** Opening Recorded information block **
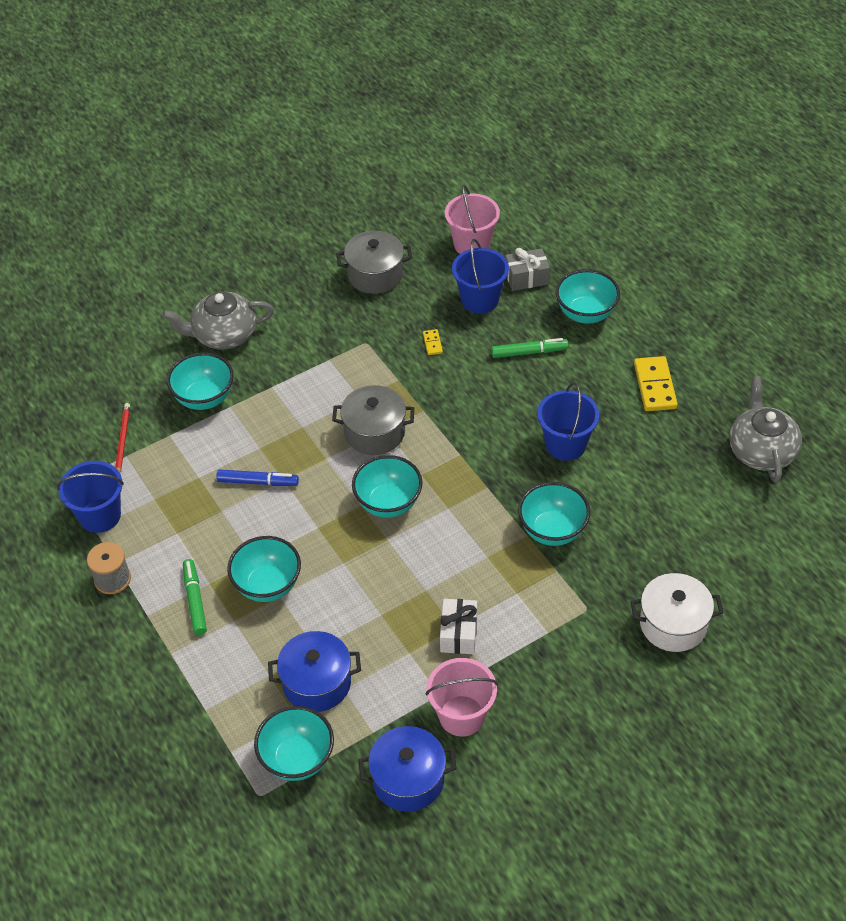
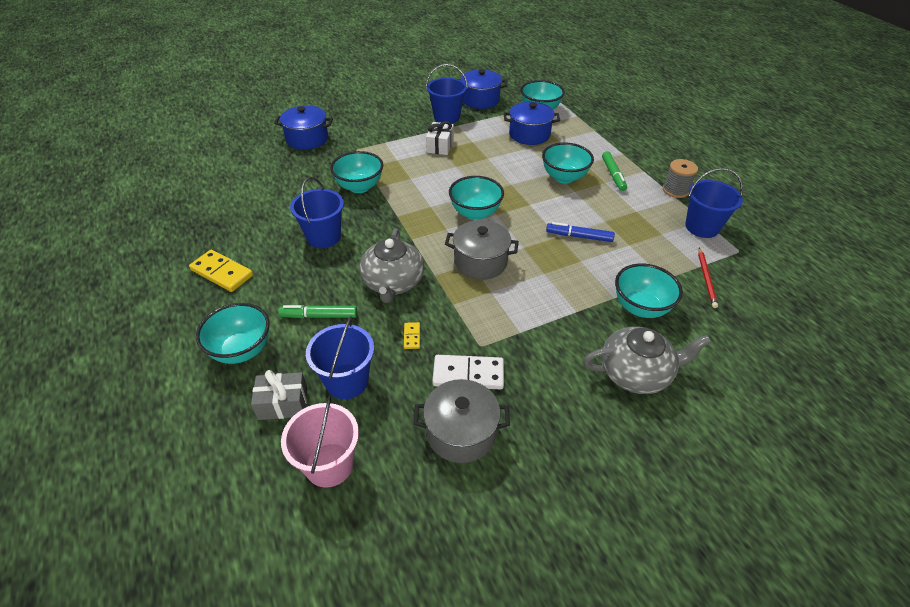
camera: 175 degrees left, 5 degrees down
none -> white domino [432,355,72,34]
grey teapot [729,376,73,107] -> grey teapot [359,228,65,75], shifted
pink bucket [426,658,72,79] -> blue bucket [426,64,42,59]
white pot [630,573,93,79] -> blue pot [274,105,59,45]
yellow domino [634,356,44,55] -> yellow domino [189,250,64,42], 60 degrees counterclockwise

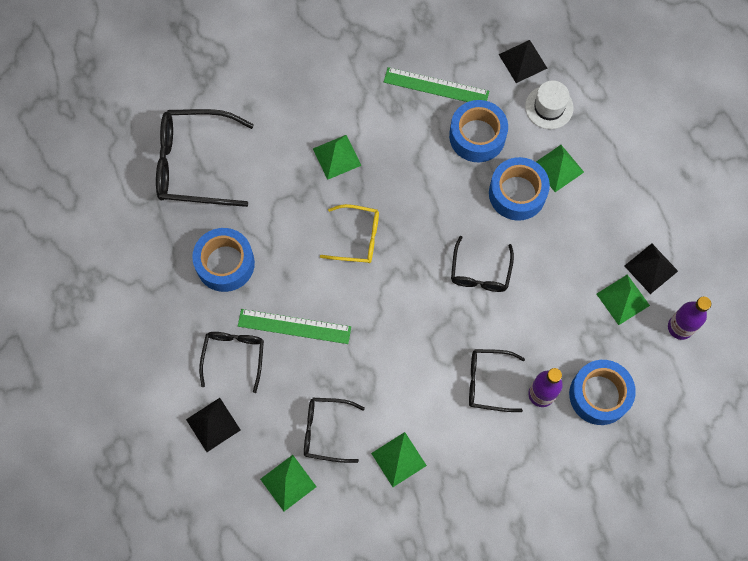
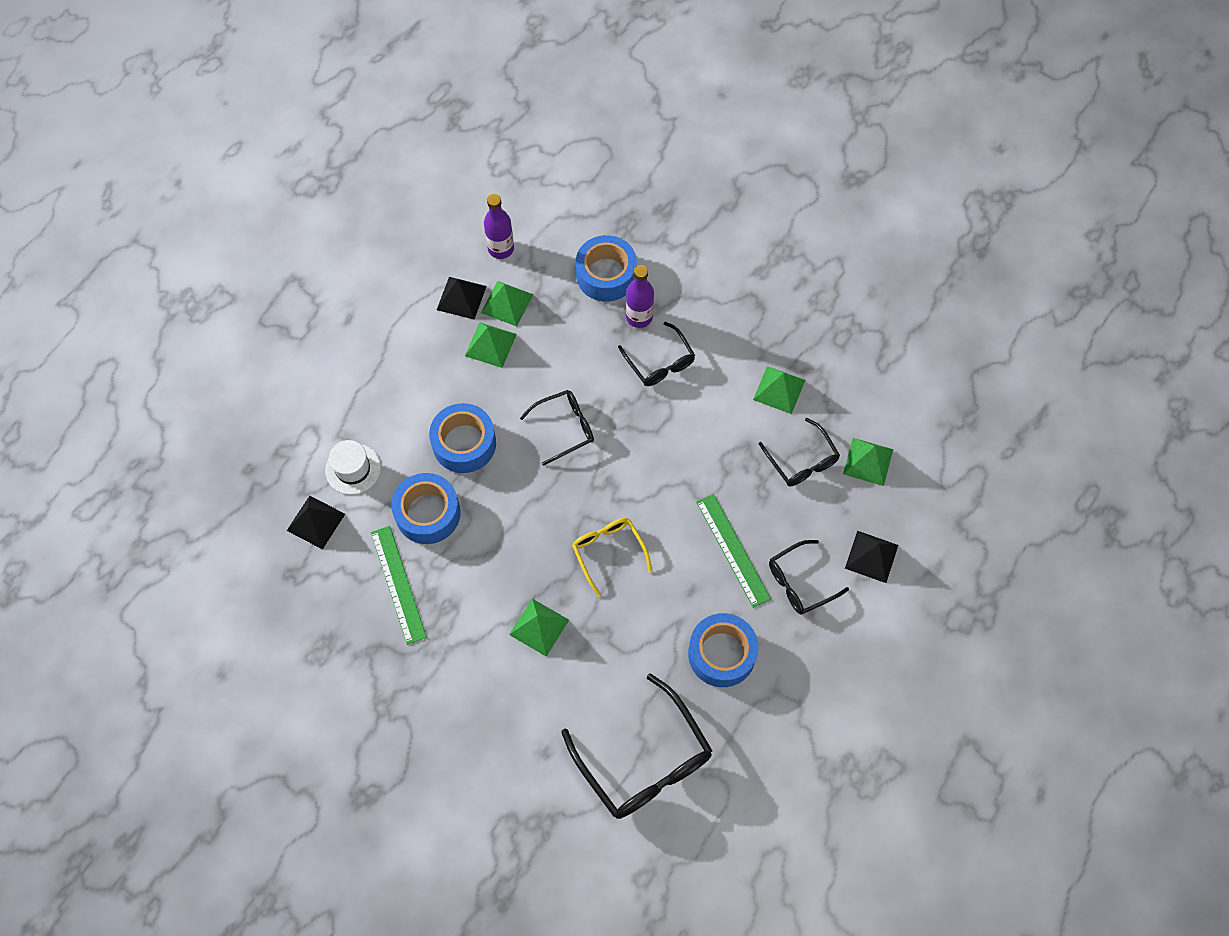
camera: 125 degrees left, 5 degrees down
green pyramid [536,145,48,47] -> green pyramid [465,322,52,46], shifted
** Closing Recorded information block **
Work to complete: A word-for-word copy is needed of the lines from the line with "yellow domino [634,356,44,55]" through the last line of the entries above, with both ends kept and the pictures dropped.

Output of the exercise:
yellow domino [634,356,44,55] -> yellow domino [189,250,64,42], 60 degrees counterclockwise

camera: 125 degrees left, 5 degrees down
green pyramid [536,145,48,47] -> green pyramid [465,322,52,46], shifted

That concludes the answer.